Your copy should match the listing below word for word, with no images in it.

*** Opening PROVIDED RECORDS ***

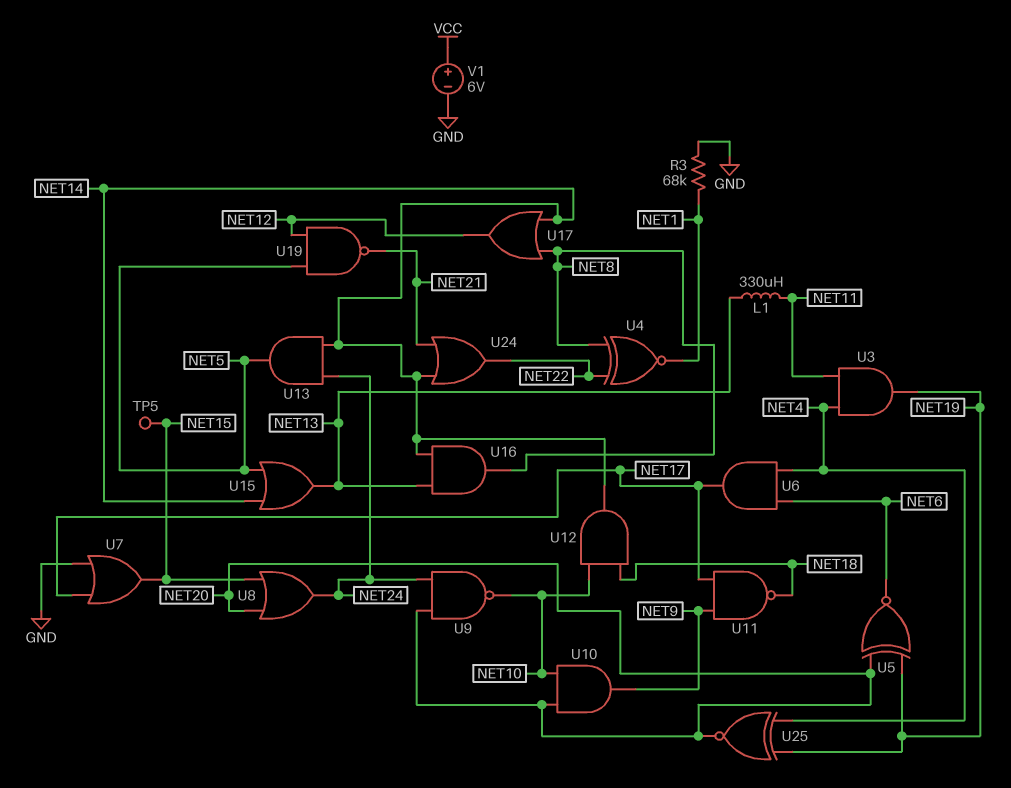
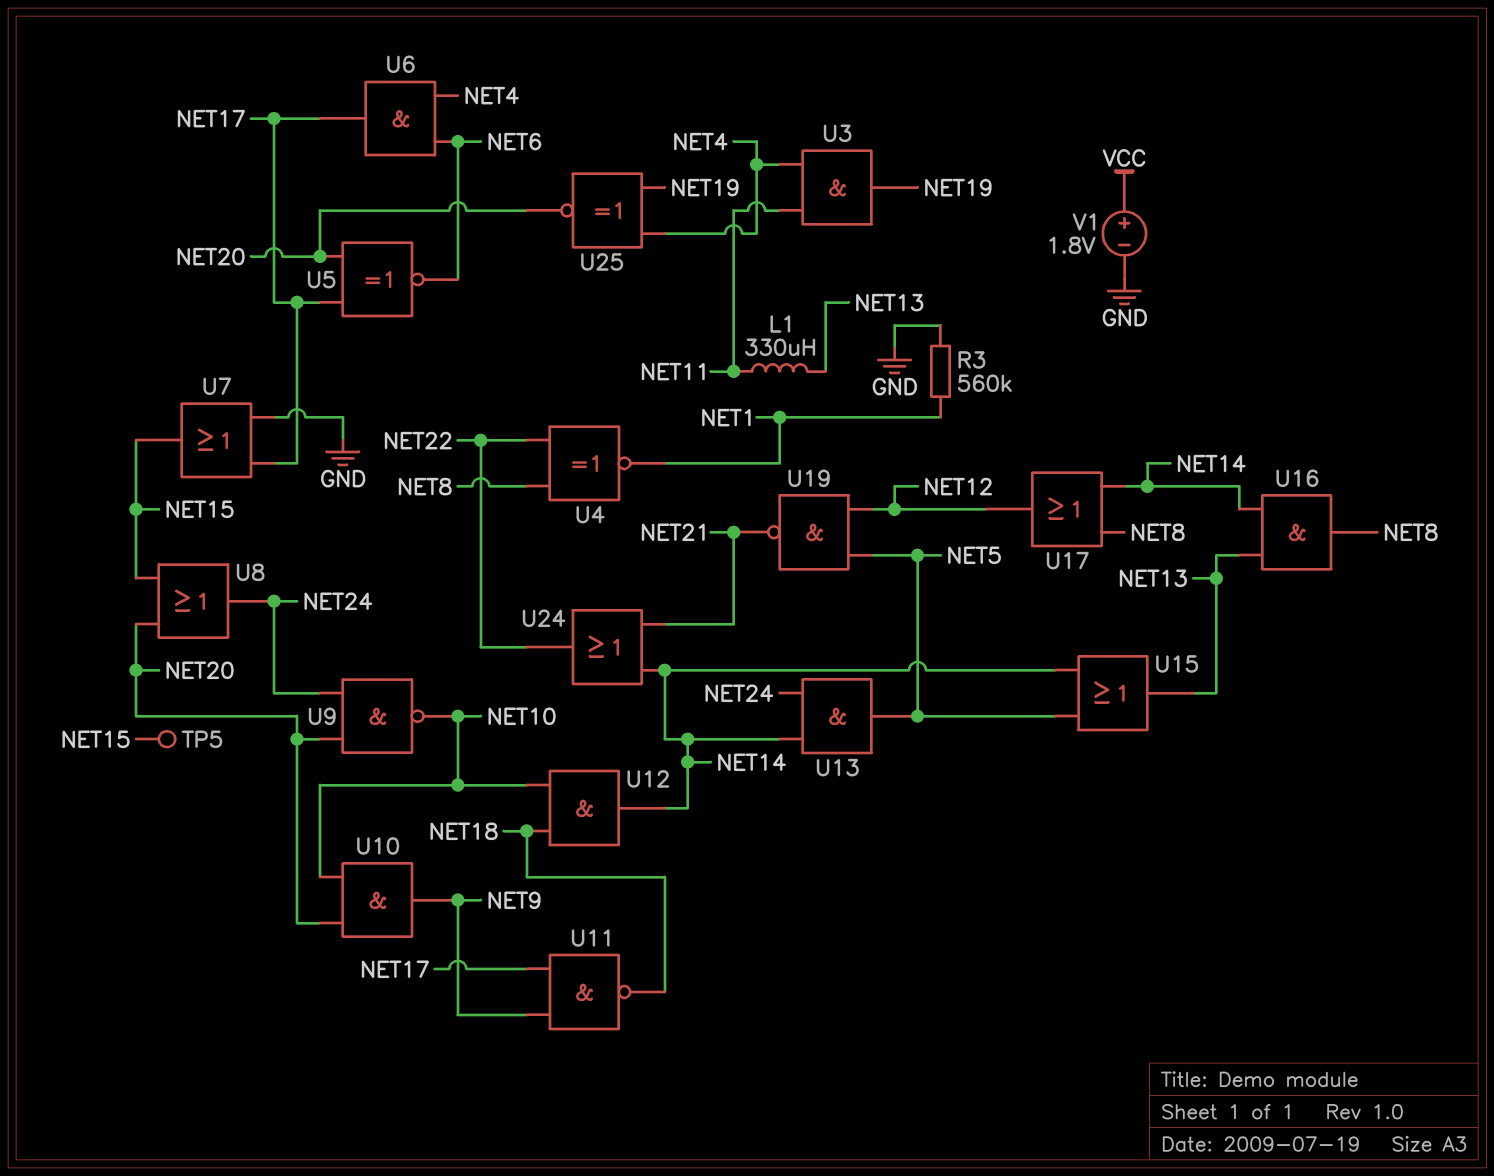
R3: 68k (GND, NET1) -> 560k (GND, NET1)
U5: XNOR (in NET19, in NET20, out NET6) -> XNOR (in NET17, in NET20, out NET6)
V1: 6V (plus VCC, minus GND) -> 1.8V (plus VCC, minus GND)

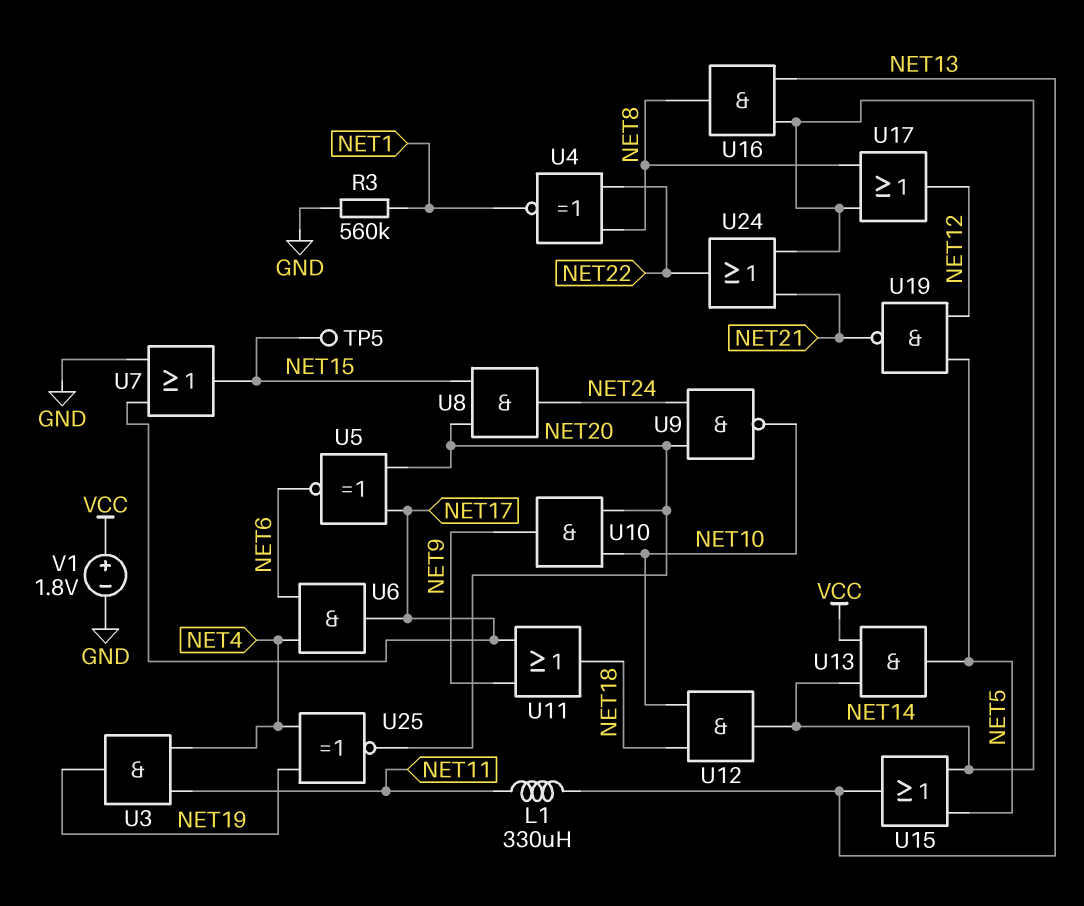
U8: OR (in NET15, in NET20, out NET24) -> AND (in NET15, in NET20, out NET24)
U11: NAND (in NET9, in NET17, out NET18) -> OR (in NET9, in NET17, out NET18)
U13: AND (in NET14, in NET24, out NET5) -> AND (in NET14, in VCC, out NET5)

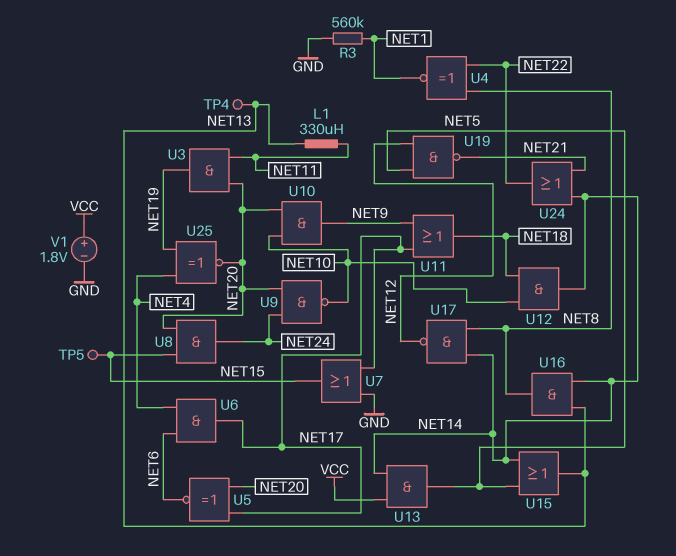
TP4: none -> test point (NET13)
U3: AND (in NET4, in NET11, out NET19) -> AND (in NET11, in NET20, out NET19)
U17: OR (in NET8, in NET14, out NET12) -> NAND (in NET8, in NET14, out NET12)

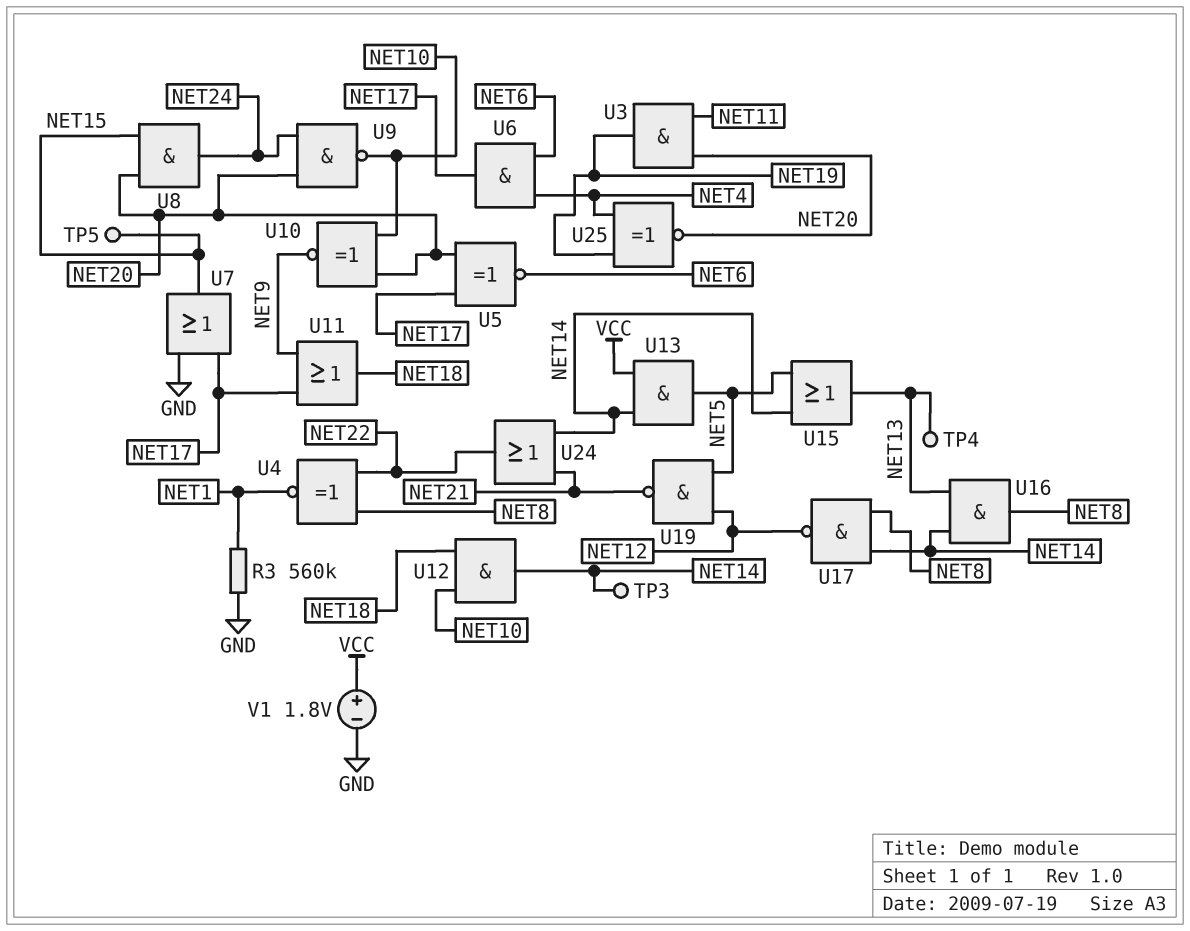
L1: 330uH (NET11, NET13) -> none
TP3: none -> test point (NET14)
U10: AND (in NET10, in NET20, out NET9) -> XNOR (in NET10, in NET20, out NET9)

*** Closing PROVIDED RECORDS ***

● **WRITTEN RESPONSE**
R3: 68k (GND, NET1) -> 560k (GND, NET1)
U5: XNOR (in NET19, in NET20, out NET6) -> XNOR (in NET17, in NET20, out NET6)
V1: 6V (plus VCC, minus GND) -> 1.8V (plus VCC, minus GND)

U8: OR (in NET15, in NET20, out NET24) -> AND (in NET15, in NET20, out NET24)
U11: NAND (in NET9, in NET17, out NET18) -> OR (in NET9, in NET17, out NET18)
U13: AND (in NET14, in NET24, out NET5) -> AND (in NET14, in VCC, out NET5)

TP4: none -> test point (NET13)
U3: AND (in NET4, in NET11, out NET19) -> AND (in NET11, in NET20, out NET19)
U17: OR (in NET8, in NET14, out NET12) -> NAND (in NET8, in NET14, out NET12)

L1: 330uH (NET11, NET13) -> none
TP3: none -> test point (NET14)
U10: AND (in NET10, in NET20, out NET9) -> XNOR (in NET10, in NET20, out NET9)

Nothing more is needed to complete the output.